◆ TASK PROMPT ◆
Find the word "mushroom" below. Copy each line that has it.

◆ RECORD EXCERPTS ◆
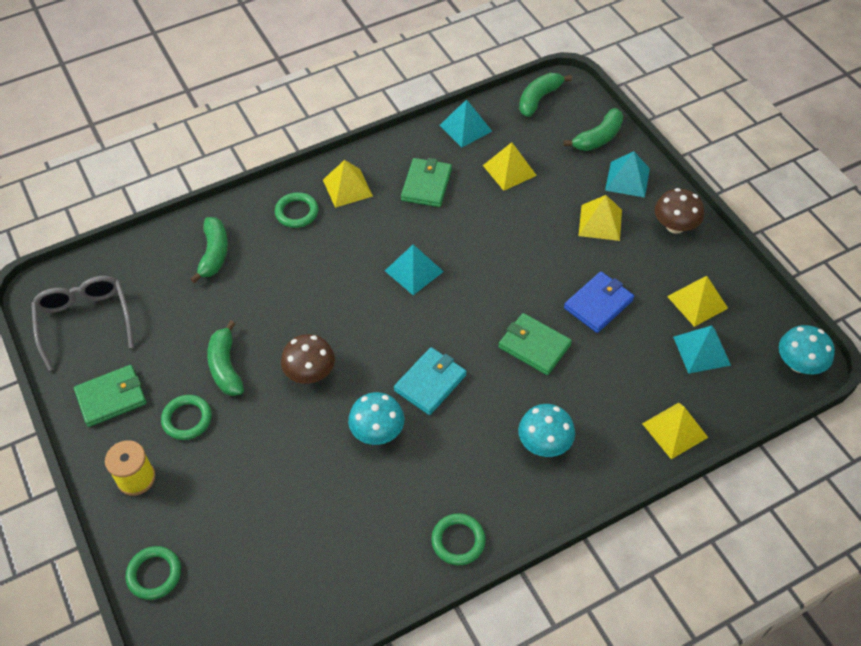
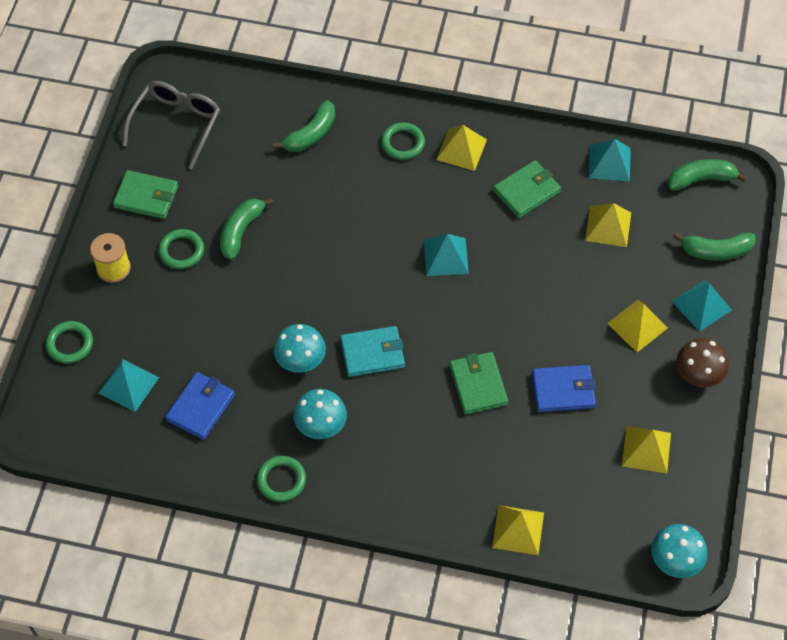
camera: 40 degrees right, 5 degrees up
(310, 373) = (295, 280): brown mushroom -> none
(329, 535) = (200, 407): none -> blue wallet
(544, 443) = (410, 462): turquoise mushroom -> turquoise mushroom (321, 425)
(701, 351) = (606, 489): turquoise pyramid -> turquoise pyramid (128, 385)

◆ ANSWER TO THIS PROBLEM ◆
(310, 373) = (295, 280): brown mushroom -> none
(544, 443) = (410, 462): turquoise mushroom -> turquoise mushroom (321, 425)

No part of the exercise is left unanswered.